DATA RECORDS:
···

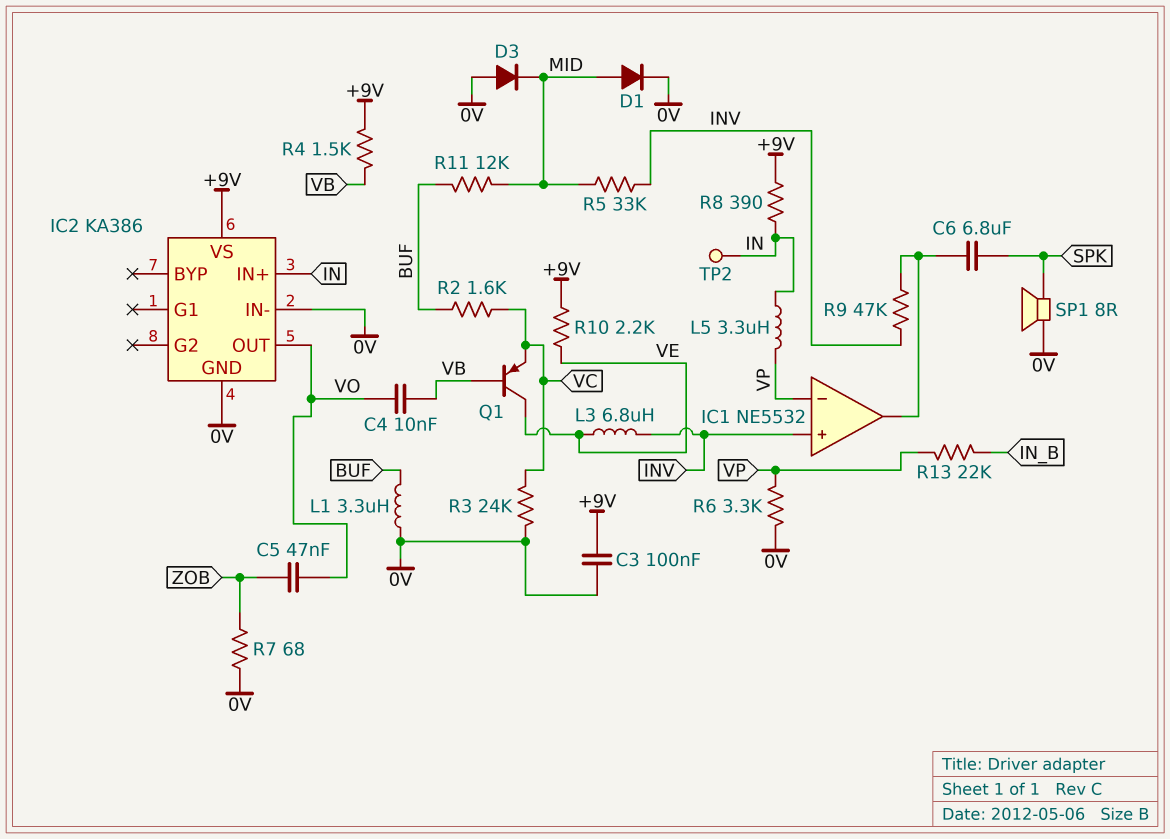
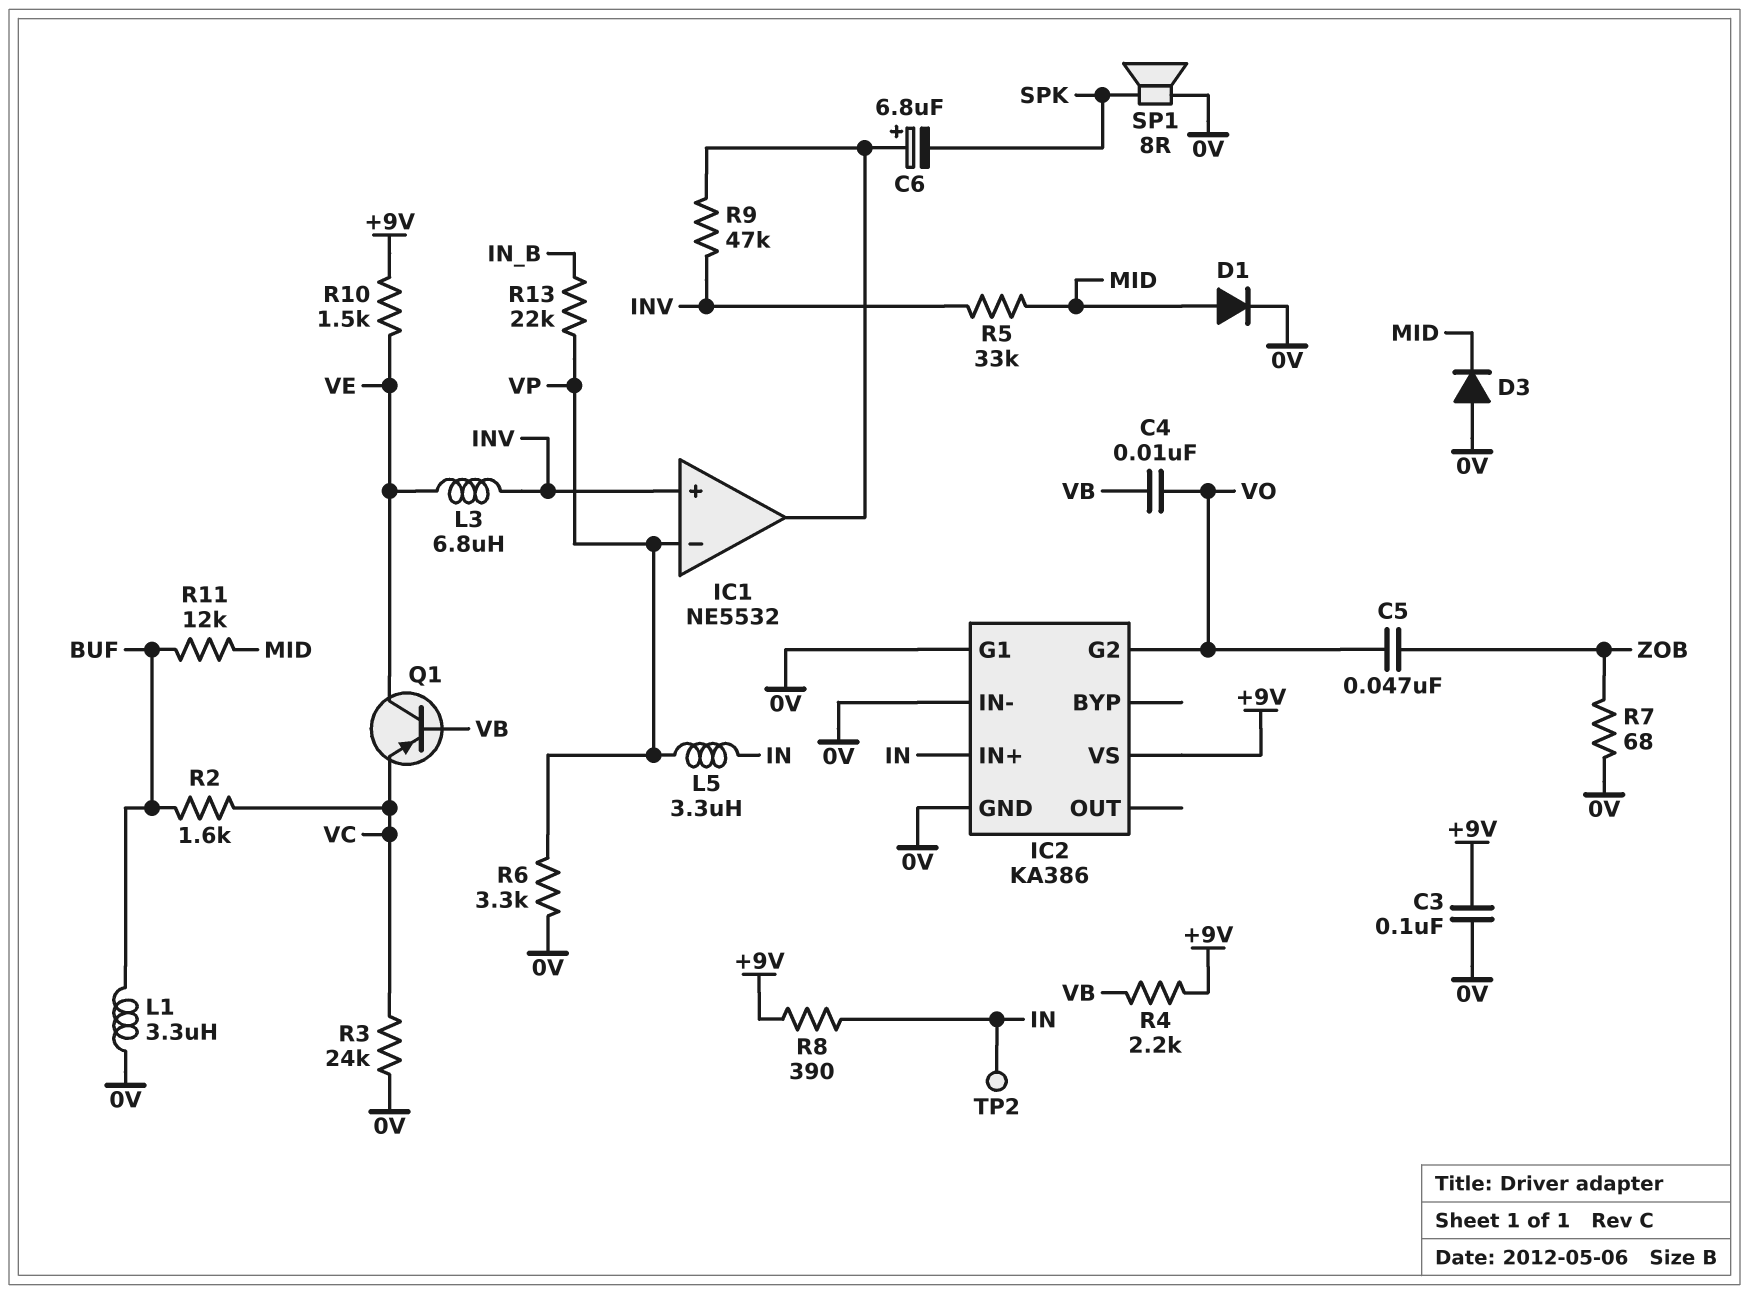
C6: 6.8uF (IC1/out, SPK) -> 6.8uF (plus IC1/out, minus SPK)
IC2 pin G1: none -> 0V
IC2 pin G2: none -> VO
IC2 pin OUT: VO -> none
R4: 1.5k (+9V, VB) -> 2.2k (+9V, VB)
R10: 2.2k (+9V, VE) -> 1.5k (+9V, VE)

···

WHAT NEEDS TO BE DONE:
Copy each line, exactly, that falls between the line containing "IC2 pin OUT: VO -> none" and the end of the entries, both included.

RESULT FOR THIS EXERCISE:
IC2 pin OUT: VO -> none
R4: 1.5k (+9V, VB) -> 2.2k (+9V, VB)
R10: 2.2k (+9V, VE) -> 1.5k (+9V, VE)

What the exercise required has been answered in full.